▶ WORK TO DO:
Reproduce the items verbatim from their first line through the line containing "Return the footprint", inclusive.

— Start DATA FOR THIS TASK —

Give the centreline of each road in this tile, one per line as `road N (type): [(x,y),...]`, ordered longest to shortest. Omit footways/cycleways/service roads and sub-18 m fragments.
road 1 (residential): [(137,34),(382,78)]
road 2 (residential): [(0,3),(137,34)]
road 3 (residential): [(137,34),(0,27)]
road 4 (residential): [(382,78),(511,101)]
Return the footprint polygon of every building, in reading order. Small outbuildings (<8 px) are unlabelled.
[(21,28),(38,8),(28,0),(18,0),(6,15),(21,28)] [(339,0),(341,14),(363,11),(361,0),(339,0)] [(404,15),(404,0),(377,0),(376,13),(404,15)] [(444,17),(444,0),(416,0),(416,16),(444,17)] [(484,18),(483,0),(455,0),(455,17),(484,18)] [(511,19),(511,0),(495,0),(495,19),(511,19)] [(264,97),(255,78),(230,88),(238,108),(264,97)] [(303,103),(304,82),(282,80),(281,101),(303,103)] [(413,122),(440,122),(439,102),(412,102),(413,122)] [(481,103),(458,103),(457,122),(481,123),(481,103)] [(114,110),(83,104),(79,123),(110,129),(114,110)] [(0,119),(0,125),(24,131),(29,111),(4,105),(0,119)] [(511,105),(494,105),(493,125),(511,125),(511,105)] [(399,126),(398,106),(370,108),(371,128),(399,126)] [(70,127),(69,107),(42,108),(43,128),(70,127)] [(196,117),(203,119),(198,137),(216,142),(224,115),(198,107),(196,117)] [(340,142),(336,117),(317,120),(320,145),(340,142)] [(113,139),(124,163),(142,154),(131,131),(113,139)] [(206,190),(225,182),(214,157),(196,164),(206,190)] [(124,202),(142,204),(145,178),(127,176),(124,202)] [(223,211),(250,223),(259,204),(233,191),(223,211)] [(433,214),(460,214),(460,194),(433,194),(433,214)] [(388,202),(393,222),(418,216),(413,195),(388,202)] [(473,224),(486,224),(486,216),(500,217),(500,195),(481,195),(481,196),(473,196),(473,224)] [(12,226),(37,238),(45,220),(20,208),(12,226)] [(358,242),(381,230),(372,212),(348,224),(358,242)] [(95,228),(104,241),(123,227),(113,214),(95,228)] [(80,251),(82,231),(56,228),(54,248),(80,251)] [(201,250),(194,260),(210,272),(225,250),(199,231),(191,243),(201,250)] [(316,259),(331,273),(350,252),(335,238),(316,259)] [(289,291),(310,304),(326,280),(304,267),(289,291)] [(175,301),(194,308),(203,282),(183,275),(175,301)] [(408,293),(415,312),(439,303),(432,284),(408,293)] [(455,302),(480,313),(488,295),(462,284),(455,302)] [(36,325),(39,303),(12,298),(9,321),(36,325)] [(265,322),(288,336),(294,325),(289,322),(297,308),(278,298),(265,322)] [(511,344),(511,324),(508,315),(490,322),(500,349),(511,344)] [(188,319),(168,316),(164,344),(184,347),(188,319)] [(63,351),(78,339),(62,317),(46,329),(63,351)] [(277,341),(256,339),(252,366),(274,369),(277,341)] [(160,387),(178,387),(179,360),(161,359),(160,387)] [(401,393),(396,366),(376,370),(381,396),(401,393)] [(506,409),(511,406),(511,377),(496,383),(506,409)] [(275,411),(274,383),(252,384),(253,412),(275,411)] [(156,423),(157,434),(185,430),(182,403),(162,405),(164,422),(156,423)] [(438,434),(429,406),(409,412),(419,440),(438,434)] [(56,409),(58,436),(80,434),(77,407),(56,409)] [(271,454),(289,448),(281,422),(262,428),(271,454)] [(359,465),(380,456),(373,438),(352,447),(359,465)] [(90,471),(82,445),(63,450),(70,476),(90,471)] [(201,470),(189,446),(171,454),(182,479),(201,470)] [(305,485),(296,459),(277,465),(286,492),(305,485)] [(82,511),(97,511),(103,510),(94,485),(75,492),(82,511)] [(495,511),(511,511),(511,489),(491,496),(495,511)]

— End DATA FOR THIS TASK —

▶ WRITTEN RESPONSE:
Give the centreline of each road in this tile, one per line as `road N (type): [(x,y),...]`, ordered longest to shortest. Omit footways/cycleways/service roads and sub-18 m fragments.
road 1 (residential): [(137,34),(382,78)]
road 2 (residential): [(0,3),(137,34)]
road 3 (residential): [(137,34),(0,27)]
road 4 (residential): [(382,78),(511,101)]
Return the footprint polygon of every building, in reading order. Small outbuildings (<8 px) are unlabelled.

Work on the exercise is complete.